#### [What to work on]
Word for word, restate every line of the material.

#### [Available data]
----------------------------------------
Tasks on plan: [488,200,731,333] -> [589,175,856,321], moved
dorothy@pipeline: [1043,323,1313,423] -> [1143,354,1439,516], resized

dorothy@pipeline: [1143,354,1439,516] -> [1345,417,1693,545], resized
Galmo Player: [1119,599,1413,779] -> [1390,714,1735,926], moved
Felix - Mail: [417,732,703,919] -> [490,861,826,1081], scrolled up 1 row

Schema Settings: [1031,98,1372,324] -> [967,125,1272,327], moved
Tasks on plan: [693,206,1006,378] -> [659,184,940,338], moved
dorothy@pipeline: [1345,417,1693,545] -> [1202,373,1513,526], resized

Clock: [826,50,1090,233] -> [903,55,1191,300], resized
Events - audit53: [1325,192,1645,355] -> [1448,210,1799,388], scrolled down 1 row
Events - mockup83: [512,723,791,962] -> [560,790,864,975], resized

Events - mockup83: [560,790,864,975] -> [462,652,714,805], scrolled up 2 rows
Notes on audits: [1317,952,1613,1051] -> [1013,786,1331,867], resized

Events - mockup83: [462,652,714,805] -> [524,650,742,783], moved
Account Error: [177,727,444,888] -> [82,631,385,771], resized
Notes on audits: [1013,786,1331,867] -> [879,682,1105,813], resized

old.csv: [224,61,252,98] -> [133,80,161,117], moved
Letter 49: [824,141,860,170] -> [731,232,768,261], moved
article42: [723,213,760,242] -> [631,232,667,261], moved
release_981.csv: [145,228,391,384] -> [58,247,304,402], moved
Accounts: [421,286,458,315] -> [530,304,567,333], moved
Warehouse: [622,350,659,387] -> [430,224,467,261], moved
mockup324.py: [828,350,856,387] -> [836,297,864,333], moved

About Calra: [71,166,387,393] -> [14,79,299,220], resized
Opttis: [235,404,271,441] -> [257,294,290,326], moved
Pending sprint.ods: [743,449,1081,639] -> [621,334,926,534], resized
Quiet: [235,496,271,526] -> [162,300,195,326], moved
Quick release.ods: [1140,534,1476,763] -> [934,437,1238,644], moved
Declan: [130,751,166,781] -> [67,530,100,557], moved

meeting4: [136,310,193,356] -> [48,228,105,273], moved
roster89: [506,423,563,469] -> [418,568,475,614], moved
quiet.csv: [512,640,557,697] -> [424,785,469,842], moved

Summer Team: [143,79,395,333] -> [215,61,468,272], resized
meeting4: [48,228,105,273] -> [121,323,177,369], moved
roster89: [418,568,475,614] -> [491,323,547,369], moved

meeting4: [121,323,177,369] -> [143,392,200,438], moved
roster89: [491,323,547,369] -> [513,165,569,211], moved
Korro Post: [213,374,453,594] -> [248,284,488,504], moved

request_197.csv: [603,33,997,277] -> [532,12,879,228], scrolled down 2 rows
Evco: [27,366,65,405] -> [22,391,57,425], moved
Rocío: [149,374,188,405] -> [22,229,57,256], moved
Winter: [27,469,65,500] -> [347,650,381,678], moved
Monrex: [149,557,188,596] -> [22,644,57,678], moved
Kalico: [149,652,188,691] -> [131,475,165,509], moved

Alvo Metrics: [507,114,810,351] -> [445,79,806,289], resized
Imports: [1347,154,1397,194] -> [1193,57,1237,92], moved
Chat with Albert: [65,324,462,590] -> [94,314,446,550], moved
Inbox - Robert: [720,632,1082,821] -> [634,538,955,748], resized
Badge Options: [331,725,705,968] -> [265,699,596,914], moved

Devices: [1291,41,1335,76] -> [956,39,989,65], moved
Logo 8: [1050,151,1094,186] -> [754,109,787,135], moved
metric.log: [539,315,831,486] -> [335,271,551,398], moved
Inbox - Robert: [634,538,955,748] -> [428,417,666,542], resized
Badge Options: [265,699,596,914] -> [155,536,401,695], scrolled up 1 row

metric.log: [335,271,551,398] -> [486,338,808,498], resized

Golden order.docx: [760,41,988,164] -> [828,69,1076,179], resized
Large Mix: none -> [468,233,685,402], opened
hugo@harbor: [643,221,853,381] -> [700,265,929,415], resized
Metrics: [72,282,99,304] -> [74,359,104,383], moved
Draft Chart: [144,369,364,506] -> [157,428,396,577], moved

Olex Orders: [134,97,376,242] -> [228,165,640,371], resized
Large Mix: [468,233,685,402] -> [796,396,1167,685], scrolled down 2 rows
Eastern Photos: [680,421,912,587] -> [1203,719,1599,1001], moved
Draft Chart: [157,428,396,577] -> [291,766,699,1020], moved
----------------------------------------
#### [Result of the exercise]
Tasks on plan: [488,200,731,333] -> [589,175,856,321], moved
dorothy@pipeline: [1043,323,1313,423] -> [1143,354,1439,516], resized

dorothy@pipeline: [1143,354,1439,516] -> [1345,417,1693,545], resized
Galmo Player: [1119,599,1413,779] -> [1390,714,1735,926], moved
Felix - Mail: [417,732,703,919] -> [490,861,826,1081], scrolled up 1 row

Schema Settings: [1031,98,1372,324] -> [967,125,1272,327], moved
Tasks on plan: [693,206,1006,378] -> [659,184,940,338], moved
dorothy@pipeline: [1345,417,1693,545] -> [1202,373,1513,526], resized

Clock: [826,50,1090,233] -> [903,55,1191,300], resized
Events - audit53: [1325,192,1645,355] -> [1448,210,1799,388], scrolled down 1 row
Events - mockup83: [512,723,791,962] -> [560,790,864,975], resized

Events - mockup83: [560,790,864,975] -> [462,652,714,805], scrolled up 2 rows
Notes on audits: [1317,952,1613,1051] -> [1013,786,1331,867], resized

Events - mockup83: [462,652,714,805] -> [524,650,742,783], moved
Account Error: [177,727,444,888] -> [82,631,385,771], resized
Notes on audits: [1013,786,1331,867] -> [879,682,1105,813], resized

old.csv: [224,61,252,98] -> [133,80,161,117], moved
Letter 49: [824,141,860,170] -> [731,232,768,261], moved
article42: [723,213,760,242] -> [631,232,667,261], moved
release_981.csv: [145,228,391,384] -> [58,247,304,402], moved
Accounts: [421,286,458,315] -> [530,304,567,333], moved
Warehouse: [622,350,659,387] -> [430,224,467,261], moved
mockup324.py: [828,350,856,387] -> [836,297,864,333], moved

About Calra: [71,166,387,393] -> [14,79,299,220], resized
Opttis: [235,404,271,441] -> [257,294,290,326], moved
Pending sprint.ods: [743,449,1081,639] -> [621,334,926,534], resized
Quiet: [235,496,271,526] -> [162,300,195,326], moved
Quick release.ods: [1140,534,1476,763] -> [934,437,1238,644], moved
Declan: [130,751,166,781] -> [67,530,100,557], moved

meeting4: [136,310,193,356] -> [48,228,105,273], moved
roster89: [506,423,563,469] -> [418,568,475,614], moved
quiet.csv: [512,640,557,697] -> [424,785,469,842], moved

Summer Team: [143,79,395,333] -> [215,61,468,272], resized
meeting4: [48,228,105,273] -> [121,323,177,369], moved
roster89: [418,568,475,614] -> [491,323,547,369], moved

meeting4: [121,323,177,369] -> [143,392,200,438], moved
roster89: [491,323,547,369] -> [513,165,569,211], moved
Korro Post: [213,374,453,594] -> [248,284,488,504], moved

request_197.csv: [603,33,997,277] -> [532,12,879,228], scrolled down 2 rows
Evco: [27,366,65,405] -> [22,391,57,425], moved
Rocío: [149,374,188,405] -> [22,229,57,256], moved
Winter: [27,469,65,500] -> [347,650,381,678], moved
Monrex: [149,557,188,596] -> [22,644,57,678], moved
Kalico: [149,652,188,691] -> [131,475,165,509], moved

Alvo Metrics: [507,114,810,351] -> [445,79,806,289], resized
Imports: [1347,154,1397,194] -> [1193,57,1237,92], moved
Chat with Albert: [65,324,462,590] -> [94,314,446,550], moved
Inbox - Robert: [720,632,1082,821] -> [634,538,955,748], resized
Badge Options: [331,725,705,968] -> [265,699,596,914], moved

Devices: [1291,41,1335,76] -> [956,39,989,65], moved
Logo 8: [1050,151,1094,186] -> [754,109,787,135], moved
metric.log: [539,315,831,486] -> [335,271,551,398], moved
Inbox - Robert: [634,538,955,748] -> [428,417,666,542], resized
Badge Options: [265,699,596,914] -> [155,536,401,695], scrolled up 1 row

metric.log: [335,271,551,398] -> [486,338,808,498], resized

Golden order.docx: [760,41,988,164] -> [828,69,1076,179], resized
Large Mix: none -> [468,233,685,402], opened
hugo@harbor: [643,221,853,381] -> [700,265,929,415], resized
Metrics: [72,282,99,304] -> [74,359,104,383], moved
Draft Chart: [144,369,364,506] -> [157,428,396,577], moved

Olex Orders: [134,97,376,242] -> [228,165,640,371], resized
Large Mix: [468,233,685,402] -> [796,396,1167,685], scrolled down 2 rows
Eastern Photos: [680,421,912,587] -> [1203,719,1599,1001], moved
Draft Chart: [157,428,396,577] -> [291,766,699,1020], moved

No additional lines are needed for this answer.